* Task to carry out *
Below are some records. Print exactly the lines between the one holding "Someone rotated the white" and the one holding "Someone scaled the", inclusive, and nothing else.

* Input data *

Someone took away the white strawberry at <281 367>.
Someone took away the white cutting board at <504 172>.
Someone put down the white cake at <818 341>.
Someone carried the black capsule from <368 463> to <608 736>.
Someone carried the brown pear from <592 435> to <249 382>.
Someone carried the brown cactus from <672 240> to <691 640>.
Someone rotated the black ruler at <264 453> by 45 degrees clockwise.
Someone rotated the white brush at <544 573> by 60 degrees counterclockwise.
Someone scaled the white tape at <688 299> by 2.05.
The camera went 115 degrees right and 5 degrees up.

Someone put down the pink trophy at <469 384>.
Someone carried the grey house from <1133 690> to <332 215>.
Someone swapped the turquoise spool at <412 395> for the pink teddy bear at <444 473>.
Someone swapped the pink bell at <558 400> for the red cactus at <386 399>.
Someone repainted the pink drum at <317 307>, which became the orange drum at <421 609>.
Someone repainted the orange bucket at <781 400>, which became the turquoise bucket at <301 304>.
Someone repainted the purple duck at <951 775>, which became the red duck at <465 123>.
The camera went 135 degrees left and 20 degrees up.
* * *
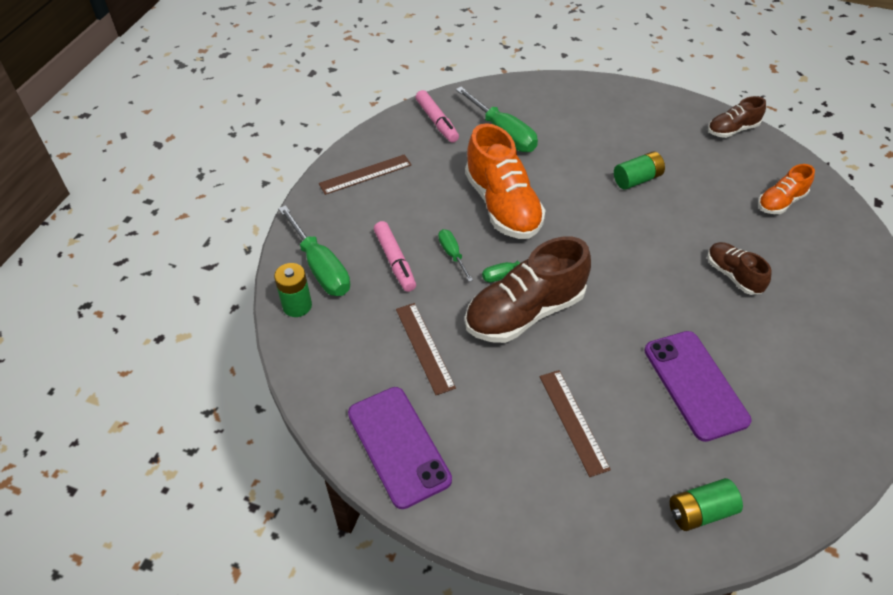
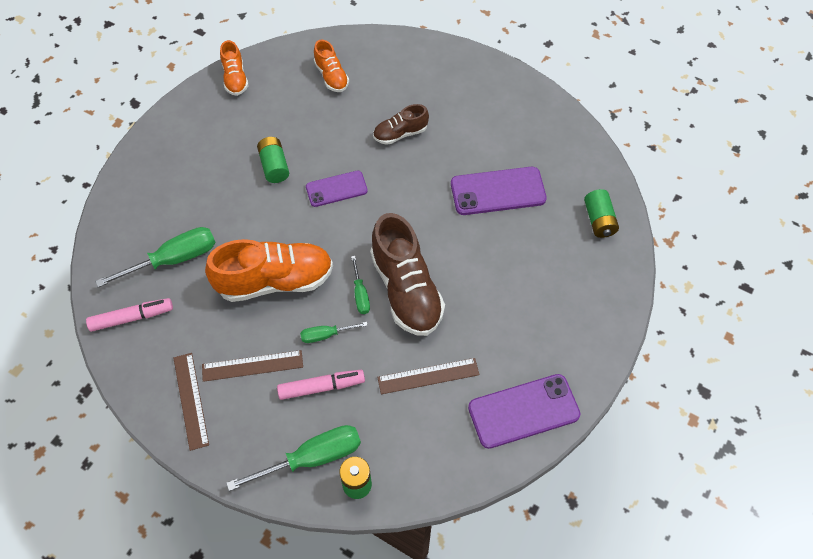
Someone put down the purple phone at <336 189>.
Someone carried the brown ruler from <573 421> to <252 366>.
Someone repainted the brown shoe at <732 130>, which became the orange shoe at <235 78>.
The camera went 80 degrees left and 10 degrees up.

* Result of the exercise *
Someone rotated the white brush at <544 573> by 60 degrees counterclockwise.
Someone scaled the white tape at <688 299> by 2.05.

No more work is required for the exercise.